Content starts
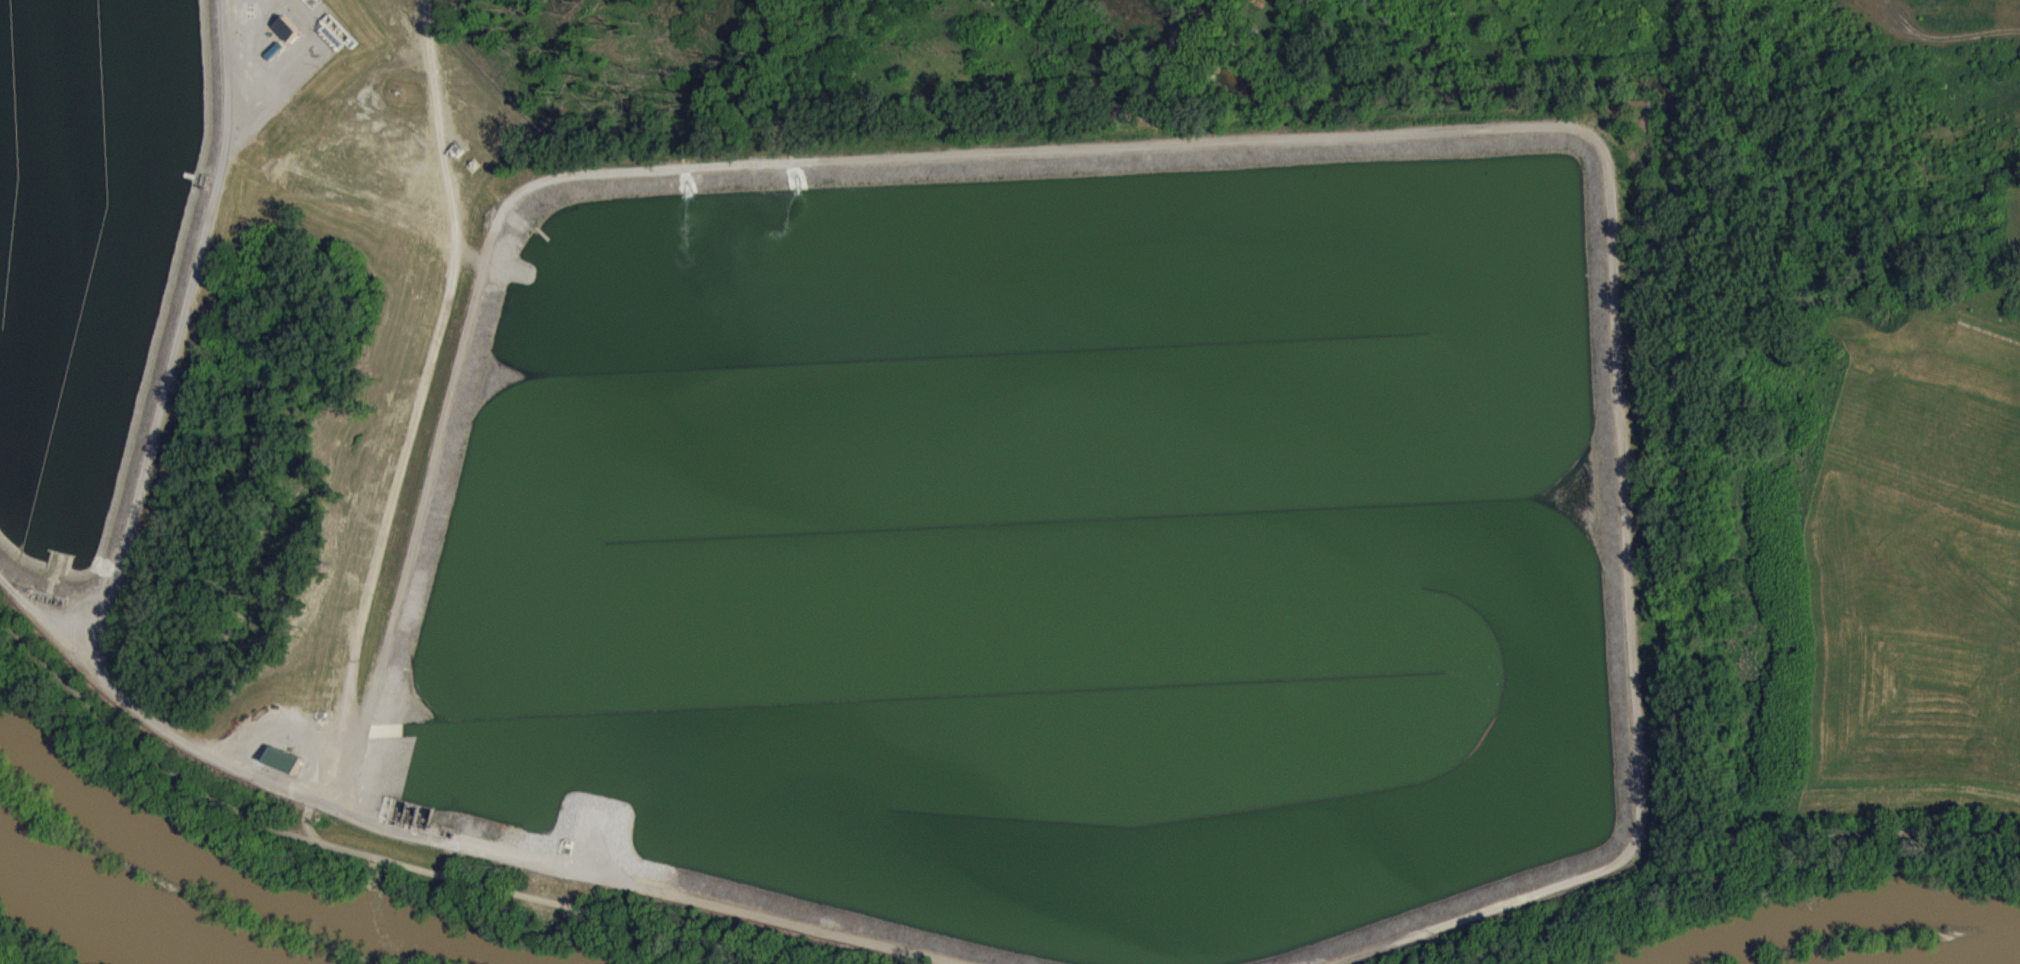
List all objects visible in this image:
building: (289, 35)
road: (1254, 140)
road: (426, 376)
road: (146, 473)
wastewater plant: (845, 503)
park: (1872, 572)
road: (54, 628)
building: (287, 766)
road: (368, 856)
road: (1727, 859)
road: (644, 888)
river: (121, 911)
river: (1901, 962)

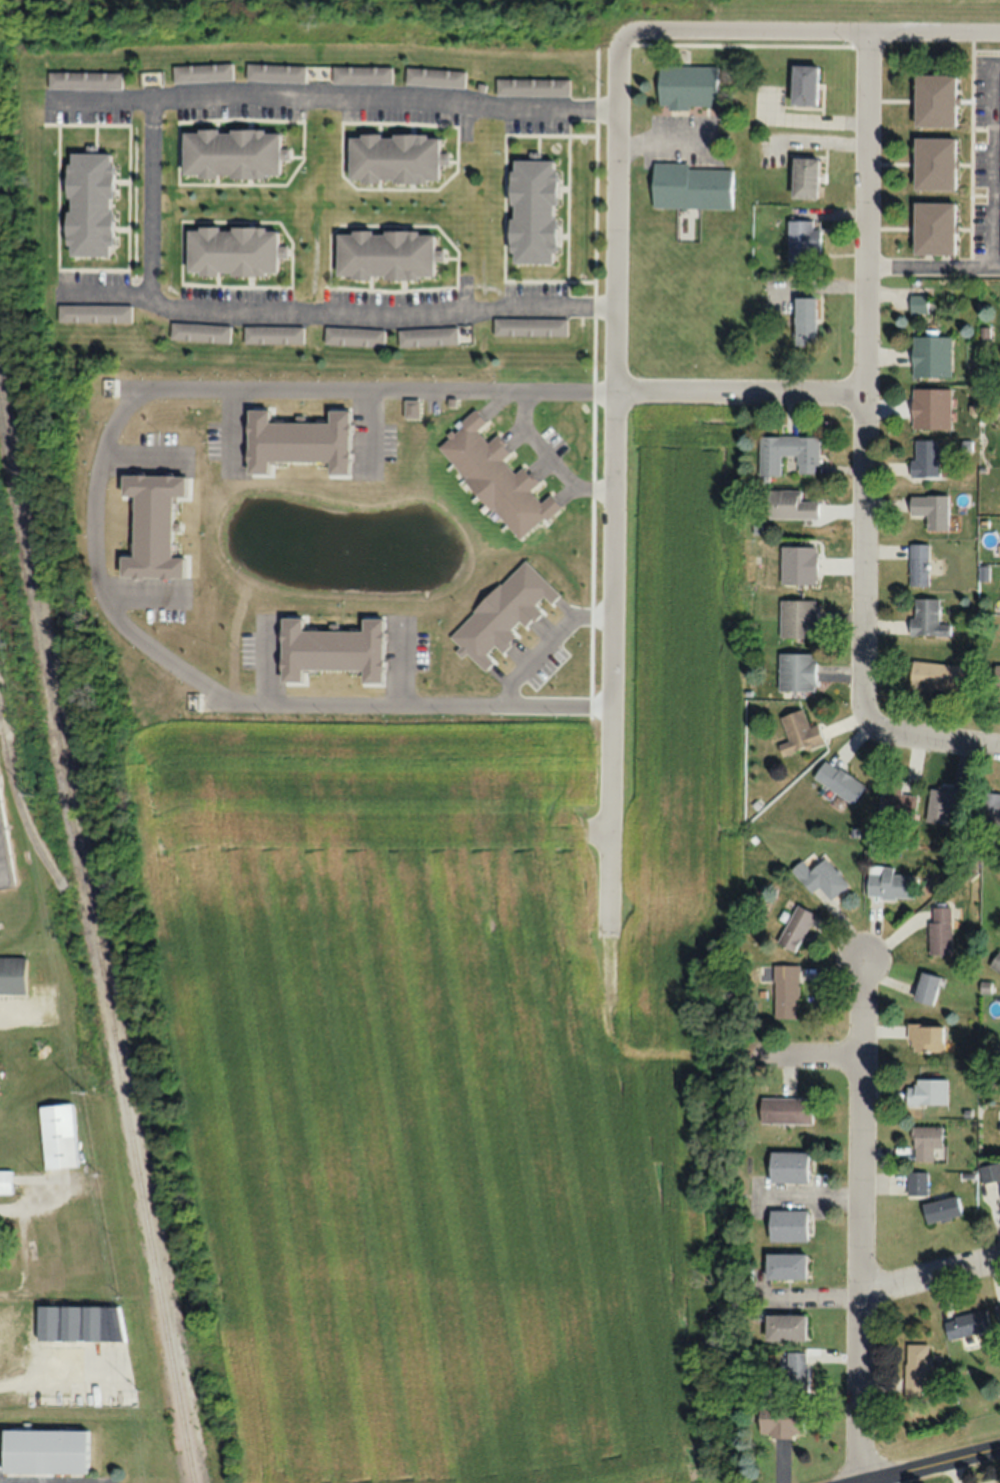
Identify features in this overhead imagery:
crop: (862, 10)
road: (745, 30)
road: (934, 32)
building: (201, 71)
building: (274, 71)
building: (360, 73)
building: (433, 76)
building: (803, 84)
building: (686, 85)
building: (531, 86)
road: (336, 96)
road: (868, 99)
building: (933, 99)
building: (229, 152)
building: (392, 157)
building: (933, 162)
road: (991, 162)
building: (803, 177)
building: (691, 186)
road: (150, 198)
building: (87, 202)
building: (530, 210)
building: (932, 226)
building: (999, 226)
building: (802, 240)
building: (230, 249)
building: (383, 254)
road: (933, 268)
building: (917, 303)
building: (93, 312)
road: (334, 315)
building: (804, 320)
building: (529, 326)
building: (198, 331)
building: (272, 334)
building: (353, 336)
building: (427, 336)
building: (930, 356)
road: (740, 390)
building: (930, 408)
road: (866, 418)
building: (298, 423)
building: (787, 452)
building: (924, 457)
building: (493, 475)
road: (612, 479)
building: (789, 504)
building: (930, 510)
road: (95, 518)
building: (797, 563)
building: (917, 563)
building: (797, 618)
building: (926, 618)
building: (795, 671)
building: (936, 675)
building: (996, 675)
building: (798, 733)
road: (907, 735)
building: (838, 781)
building: (895, 800)
building: (943, 802)
building: (992, 808)
road: (598, 830)
building: (3, 866)
building: (823, 879)
building: (889, 883)
railway: (63, 890)
building: (795, 928)
building: (940, 930)
railway: (97, 940)
building: (996, 963)
building: (11, 975)
building: (926, 988)
building: (785, 991)
building: (925, 1037)
road: (805, 1053)
building: (927, 1092)
building: (784, 1110)
building: (56, 1136)
building: (925, 1141)
building: (787, 1167)
building: (990, 1172)
building: (4, 1181)
building: (916, 1182)
building: (999, 1188)
building: (940, 1209)
road: (859, 1217)
building: (787, 1225)
building: (784, 1266)
road: (929, 1279)
building: (998, 1311)
building: (79, 1323)
building: (966, 1324)
building: (784, 1328)
building: (917, 1368)
building: (795, 1373)
building: (780, 1419)
building: (42, 1452)
road: (924, 1465)
road: (55, 1474)
road: (19, 1478)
Content ends
- [Task details]
Within the material, how many lines hold "this"? Say only the number.

- [Problem solution]
2